YOUR GOAL » Transcribe the data that follows. Match it character for character.

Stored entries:
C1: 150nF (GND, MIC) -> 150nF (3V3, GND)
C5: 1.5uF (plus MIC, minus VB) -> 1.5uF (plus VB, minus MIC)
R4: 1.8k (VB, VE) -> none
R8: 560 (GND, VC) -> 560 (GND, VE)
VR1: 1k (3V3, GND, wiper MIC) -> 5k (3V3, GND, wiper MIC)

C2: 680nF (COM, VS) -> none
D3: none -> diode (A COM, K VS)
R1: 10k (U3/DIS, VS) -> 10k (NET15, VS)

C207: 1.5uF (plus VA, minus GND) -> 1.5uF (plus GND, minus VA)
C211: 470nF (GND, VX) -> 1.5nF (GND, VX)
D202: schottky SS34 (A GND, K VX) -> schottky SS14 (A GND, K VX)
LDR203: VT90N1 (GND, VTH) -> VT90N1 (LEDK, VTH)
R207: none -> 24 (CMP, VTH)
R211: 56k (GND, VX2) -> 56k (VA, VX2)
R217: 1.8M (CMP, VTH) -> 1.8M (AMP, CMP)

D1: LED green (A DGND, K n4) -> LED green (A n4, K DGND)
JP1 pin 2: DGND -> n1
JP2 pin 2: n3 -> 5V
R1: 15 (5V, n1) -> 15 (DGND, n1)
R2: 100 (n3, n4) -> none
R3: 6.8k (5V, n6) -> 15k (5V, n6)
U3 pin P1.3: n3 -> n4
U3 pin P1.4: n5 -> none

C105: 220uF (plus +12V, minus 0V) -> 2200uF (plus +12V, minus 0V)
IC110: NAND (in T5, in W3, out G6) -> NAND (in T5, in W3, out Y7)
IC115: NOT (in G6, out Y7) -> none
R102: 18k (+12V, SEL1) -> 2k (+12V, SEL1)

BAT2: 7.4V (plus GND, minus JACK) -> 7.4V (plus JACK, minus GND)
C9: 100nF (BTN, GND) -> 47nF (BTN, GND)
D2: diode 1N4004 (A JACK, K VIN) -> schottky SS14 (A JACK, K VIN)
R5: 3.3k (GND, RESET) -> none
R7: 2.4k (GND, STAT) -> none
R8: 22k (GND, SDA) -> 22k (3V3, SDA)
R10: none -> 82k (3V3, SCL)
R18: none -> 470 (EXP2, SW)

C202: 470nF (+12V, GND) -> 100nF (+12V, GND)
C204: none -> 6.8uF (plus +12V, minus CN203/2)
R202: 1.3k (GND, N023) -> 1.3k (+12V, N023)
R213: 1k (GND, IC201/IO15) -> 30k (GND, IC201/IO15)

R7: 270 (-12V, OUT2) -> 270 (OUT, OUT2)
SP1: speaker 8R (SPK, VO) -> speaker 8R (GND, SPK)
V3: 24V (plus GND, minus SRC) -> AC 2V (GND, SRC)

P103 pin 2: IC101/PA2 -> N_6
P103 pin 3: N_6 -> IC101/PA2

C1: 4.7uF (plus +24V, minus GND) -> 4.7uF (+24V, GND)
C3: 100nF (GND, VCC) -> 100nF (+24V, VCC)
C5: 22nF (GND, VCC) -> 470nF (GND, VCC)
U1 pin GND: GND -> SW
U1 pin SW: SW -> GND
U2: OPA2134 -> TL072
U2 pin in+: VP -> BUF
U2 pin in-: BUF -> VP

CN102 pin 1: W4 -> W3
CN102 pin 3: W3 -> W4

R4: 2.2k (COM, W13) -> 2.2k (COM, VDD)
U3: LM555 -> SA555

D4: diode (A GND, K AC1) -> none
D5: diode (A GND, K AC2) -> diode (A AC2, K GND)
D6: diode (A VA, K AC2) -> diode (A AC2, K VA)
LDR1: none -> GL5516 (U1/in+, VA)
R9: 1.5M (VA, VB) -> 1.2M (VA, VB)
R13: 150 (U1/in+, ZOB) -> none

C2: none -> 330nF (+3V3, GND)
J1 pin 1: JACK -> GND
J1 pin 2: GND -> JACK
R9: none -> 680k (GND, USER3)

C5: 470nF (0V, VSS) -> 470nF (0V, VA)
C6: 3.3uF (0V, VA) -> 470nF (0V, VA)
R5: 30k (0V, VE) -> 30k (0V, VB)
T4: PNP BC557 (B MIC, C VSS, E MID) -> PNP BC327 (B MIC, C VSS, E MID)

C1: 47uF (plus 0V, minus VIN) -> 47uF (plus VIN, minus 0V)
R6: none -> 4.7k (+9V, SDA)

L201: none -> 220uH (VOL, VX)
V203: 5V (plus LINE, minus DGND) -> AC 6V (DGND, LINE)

WRITTEN ANSWER »
C1: 150nF (GND, MIC) -> 150nF (3V3, GND)
C5: 1.5uF (plus MIC, minus VB) -> 1.5uF (plus VB, minus MIC)
R4: 1.8k (VB, VE) -> none
R8: 560 (GND, VC) -> 560 (GND, VE)
VR1: 1k (3V3, GND, wiper MIC) -> 5k (3V3, GND, wiper MIC)

C2: 680nF (COM, VS) -> none
D3: none -> diode (A COM, K VS)
R1: 10k (U3/DIS, VS) -> 10k (NET15, VS)

C207: 1.5uF (plus VA, minus GND) -> 1.5uF (plus GND, minus VA)
C211: 470nF (GND, VX) -> 1.5nF (GND, VX)
D202: schottky SS34 (A GND, K VX) -> schottky SS14 (A GND, K VX)
LDR203: VT90N1 (GND, VTH) -> VT90N1 (LEDK, VTH)
R207: none -> 24 (CMP, VTH)
R211: 56k (GND, VX2) -> 56k (VA, VX2)
R217: 1.8M (CMP, VTH) -> 1.8M (AMP, CMP)

D1: LED green (A DGND, K n4) -> LED green (A n4, K DGND)
JP1 pin 2: DGND -> n1
JP2 pin 2: n3 -> 5V
R1: 15 (5V, n1) -> 15 (DGND, n1)
R2: 100 (n3, n4) -> none
R3: 6.8k (5V, n6) -> 15k (5V, n6)
U3 pin P1.3: n3 -> n4
U3 pin P1.4: n5 -> none

C105: 220uF (plus +12V, minus 0V) -> 2200uF (plus +12V, minus 0V)
IC110: NAND (in T5, in W3, out G6) -> NAND (in T5, in W3, out Y7)
IC115: NOT (in G6, out Y7) -> none
R102: 18k (+12V, SEL1) -> 2k (+12V, SEL1)

BAT2: 7.4V (plus GND, minus JACK) -> 7.4V (plus JACK, minus GND)
C9: 100nF (BTN, GND) -> 47nF (BTN, GND)
D2: diode 1N4004 (A JACK, K VIN) -> schottky SS14 (A JACK, K VIN)
R5: 3.3k (GND, RESET) -> none
R7: 2.4k (GND, STAT) -> none
R8: 22k (GND, SDA) -> 22k (3V3, SDA)
R10: none -> 82k (3V3, SCL)
R18: none -> 470 (EXP2, SW)

C202: 470nF (+12V, GND) -> 100nF (+12V, GND)
C204: none -> 6.8uF (plus +12V, minus CN203/2)
R202: 1.3k (GND, N023) -> 1.3k (+12V, N023)
R213: 1k (GND, IC201/IO15) -> 30k (GND, IC201/IO15)

R7: 270 (-12V, OUT2) -> 270 (OUT, OUT2)
SP1: speaker 8R (SPK, VO) -> speaker 8R (GND, SPK)
V3: 24V (plus GND, minus SRC) -> AC 2V (GND, SRC)

P103 pin 2: IC101/PA2 -> N_6
P103 pin 3: N_6 -> IC101/PA2

C1: 4.7uF (plus +24V, minus GND) -> 4.7uF (+24V, GND)
C3: 100nF (GND, VCC) -> 100nF (+24V, VCC)
C5: 22nF (GND, VCC) -> 470nF (GND, VCC)
U1 pin GND: GND -> SW
U1 pin SW: SW -> GND
U2: OPA2134 -> TL072
U2 pin in+: VP -> BUF
U2 pin in-: BUF -> VP

CN102 pin 1: W4 -> W3
CN102 pin 3: W3 -> W4

R4: 2.2k (COM, W13) -> 2.2k (COM, VDD)
U3: LM555 -> SA555

D4: diode (A GND, K AC1) -> none
D5: diode (A GND, K AC2) -> diode (A AC2, K GND)
D6: diode (A VA, K AC2) -> diode (A AC2, K VA)
LDR1: none -> GL5516 (U1/in+, VA)
R9: 1.5M (VA, VB) -> 1.2M (VA, VB)
R13: 150 (U1/in+, ZOB) -> none

C2: none -> 330nF (+3V3, GND)
J1 pin 1: JACK -> GND
J1 pin 2: GND -> JACK
R9: none -> 680k (GND, USER3)

C5: 470nF (0V, VSS) -> 470nF (0V, VA)
C6: 3.3uF (0V, VA) -> 470nF (0V, VA)
R5: 30k (0V, VE) -> 30k (0V, VB)
T4: PNP BC557 (B MIC, C VSS, E MID) -> PNP BC327 (B MIC, C VSS, E MID)

C1: 47uF (plus 0V, minus VIN) -> 47uF (plus VIN, minus 0V)
R6: none -> 4.7k (+9V, SDA)

L201: none -> 220uH (VOL, VX)
V203: 5V (plus LINE, minus DGND) -> AC 6V (DGND, LINE)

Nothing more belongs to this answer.